# WHAT YOU HAVE TO DO:
All that is needed is the line containing "RADIO pin CSN: 14 -> 8" together with each line after it, transcribed exactly to the end of the records.

----- DATA PROVIDED -----

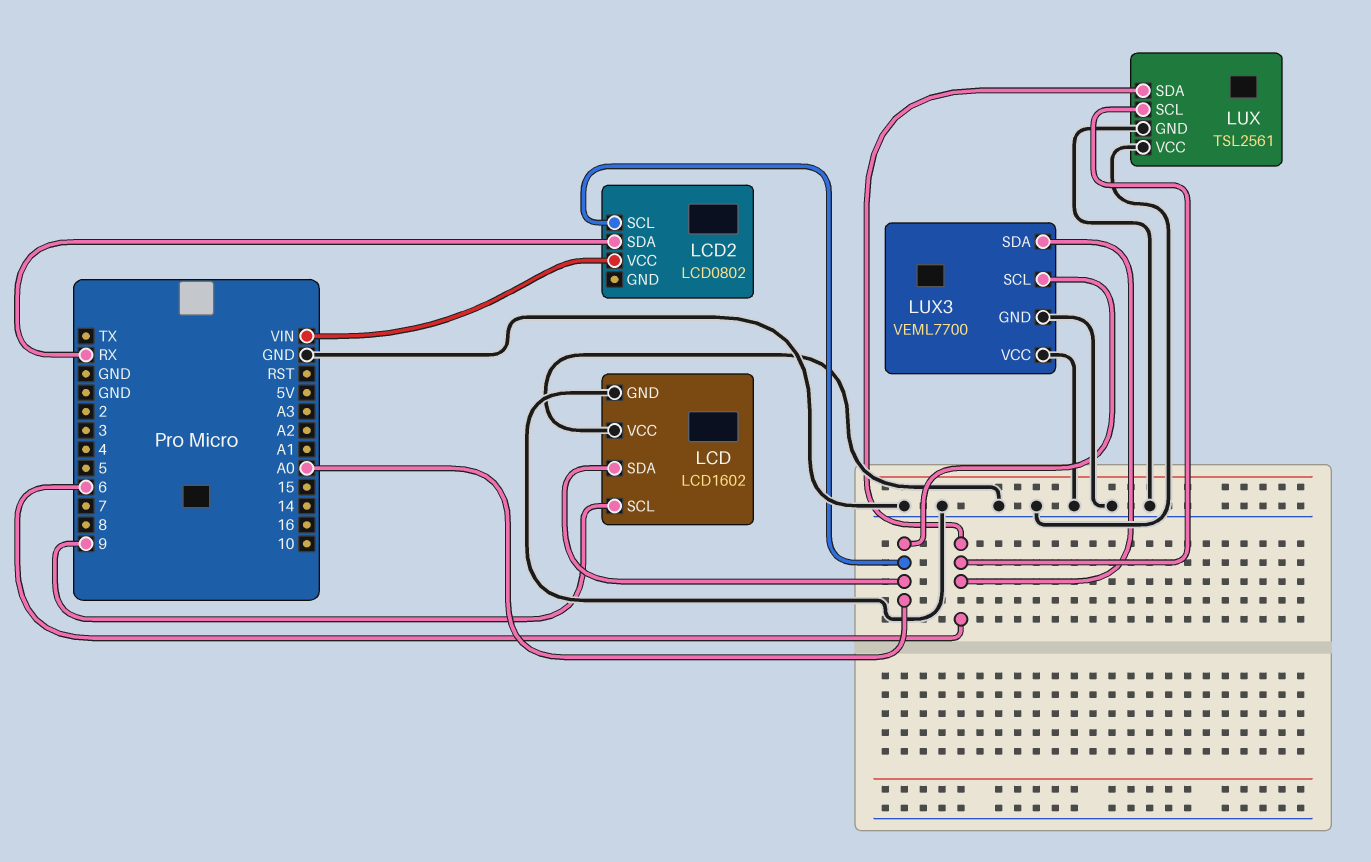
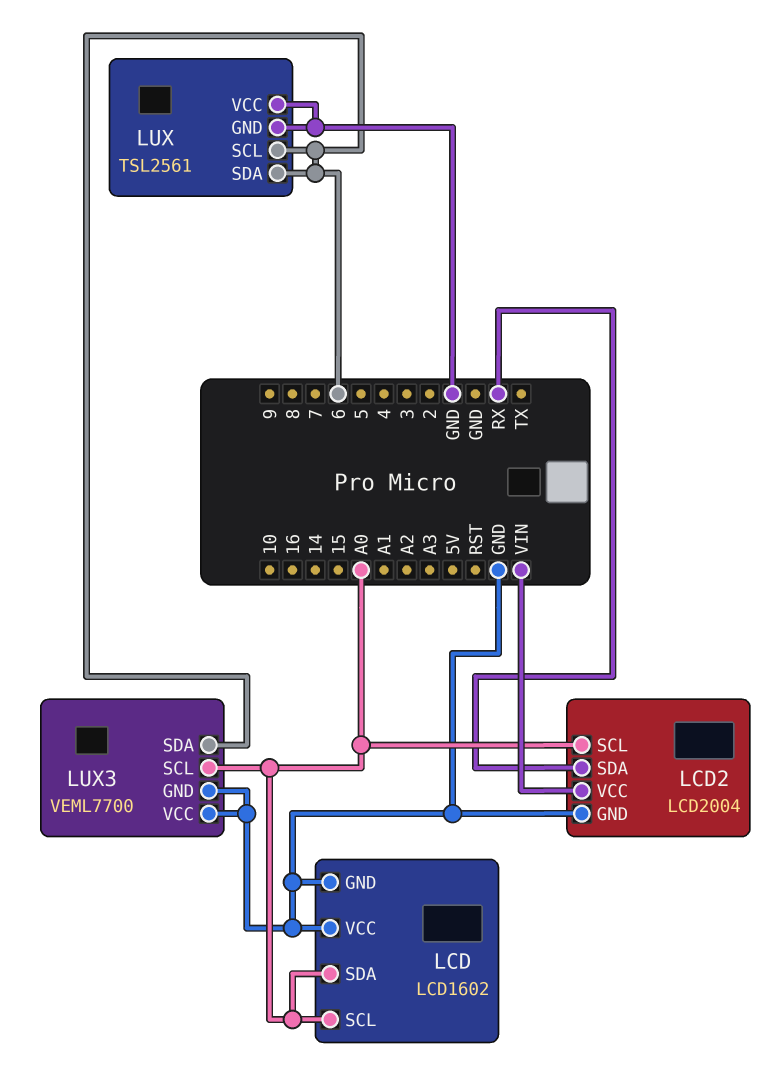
LCD pin SCL: 9 -> A0
LCD2: LCD0802 -> LCD2004
LCD2 pin GND: none -> GND

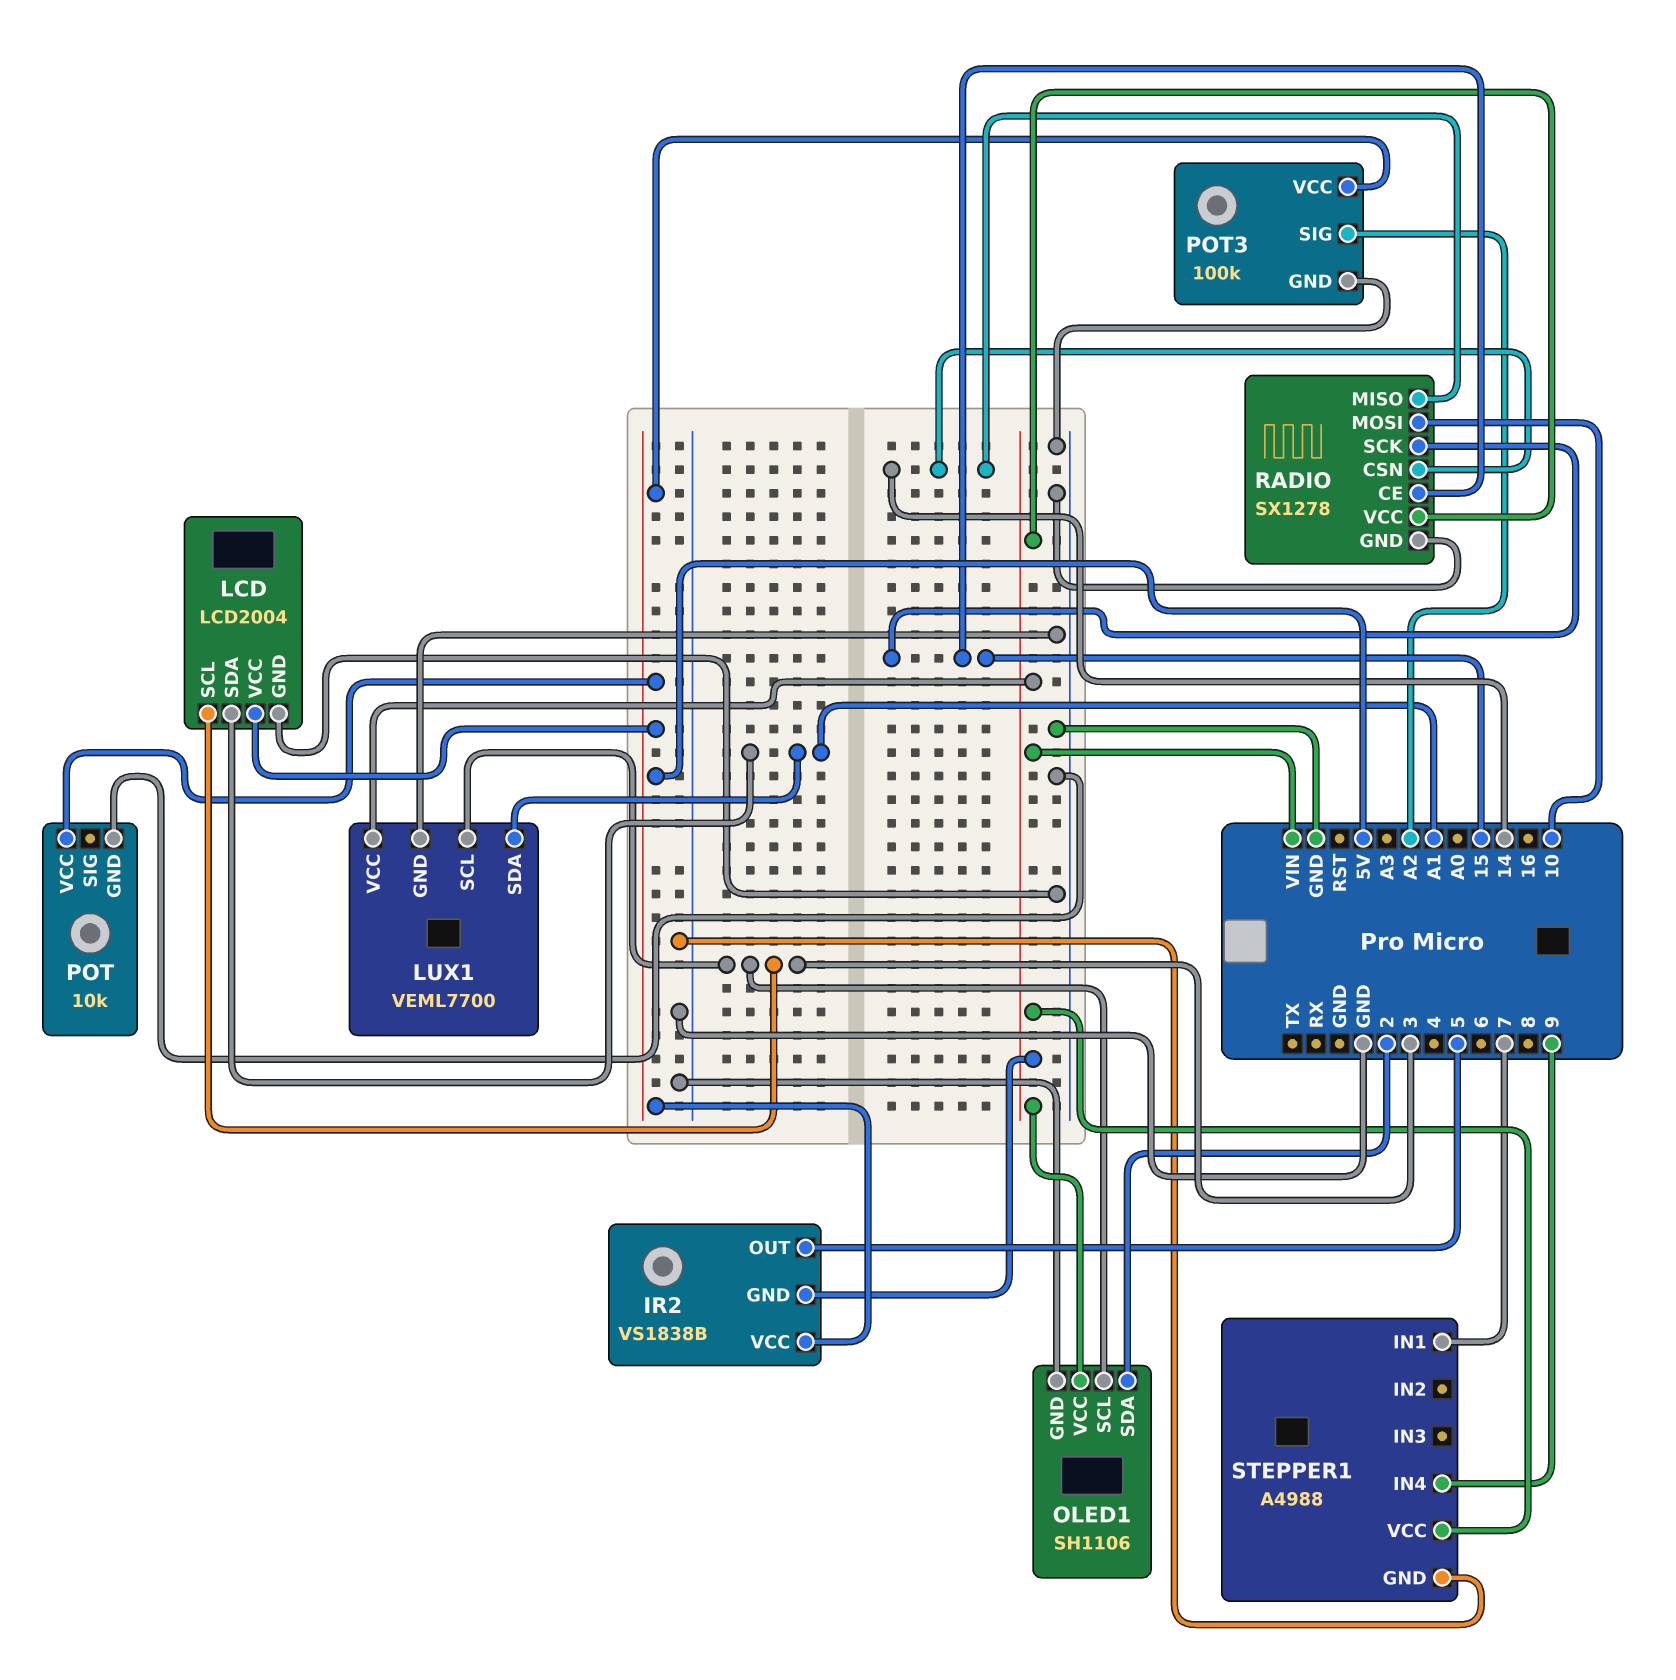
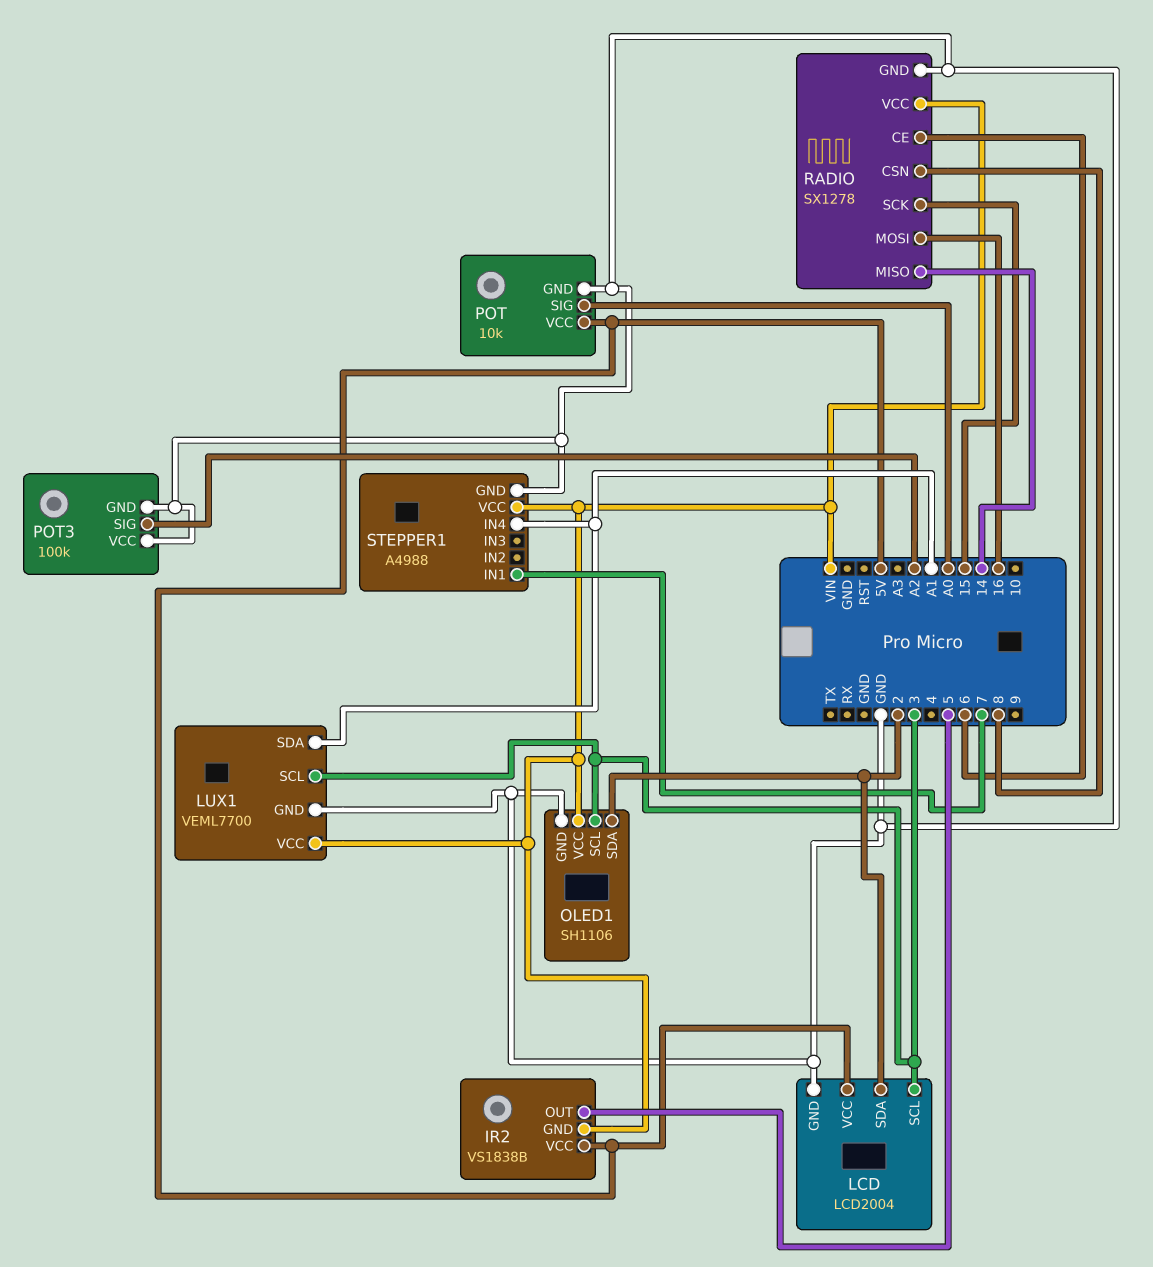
LCD pin SDA: A1 -> 2
POT pin SIG: none -> A0
POT3 pin VCC: 5V -> GND
RADIO pin CE: 15 -> 6
RADIO pin CSN: 14 -> 8
RADIO pin MOSI: 10 -> 16
STEPPER1 pin IN4: 9 -> A1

-----

# SOLUTION TO THIS TASK:
RADIO pin CSN: 14 -> 8
RADIO pin MOSI: 10 -> 16
STEPPER1 pin IN4: 9 -> A1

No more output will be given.